BEGIN GIVEN MATERIAL

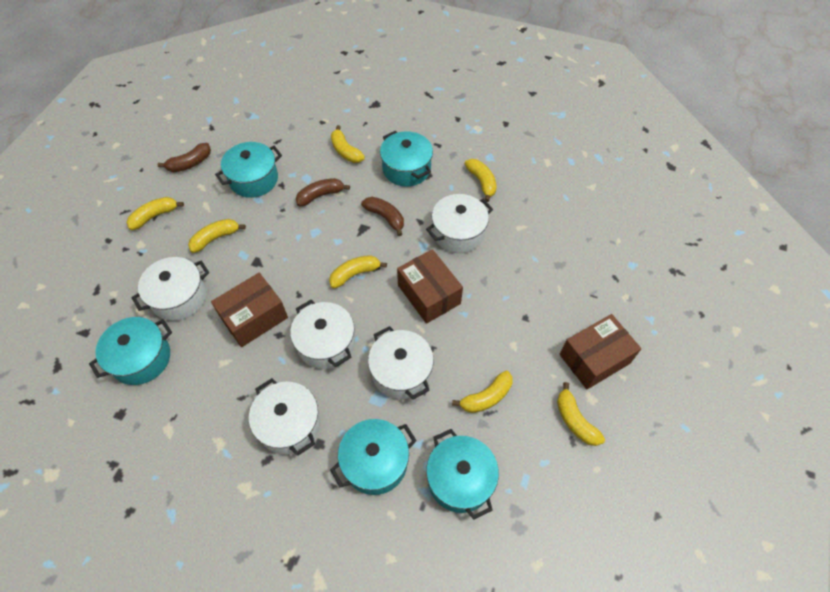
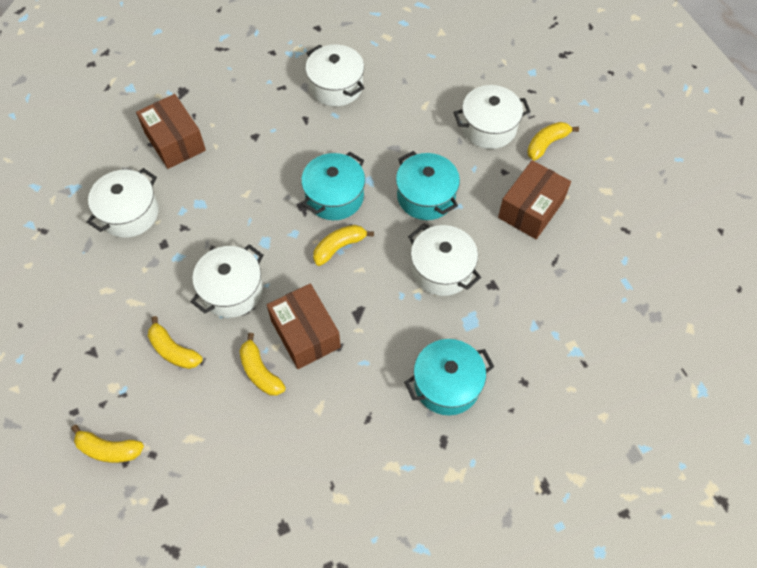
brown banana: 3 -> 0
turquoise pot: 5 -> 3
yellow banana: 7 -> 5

END GIVEN MATERIAL

**INSTRUCTIONS FOR THE TASK**.
Would you reproduce the lines above exactly, without carrying over the pictures?

**SOLUTION**.
brown banana: 3 -> 0
turquoise pot: 5 -> 3
yellow banana: 7 -> 5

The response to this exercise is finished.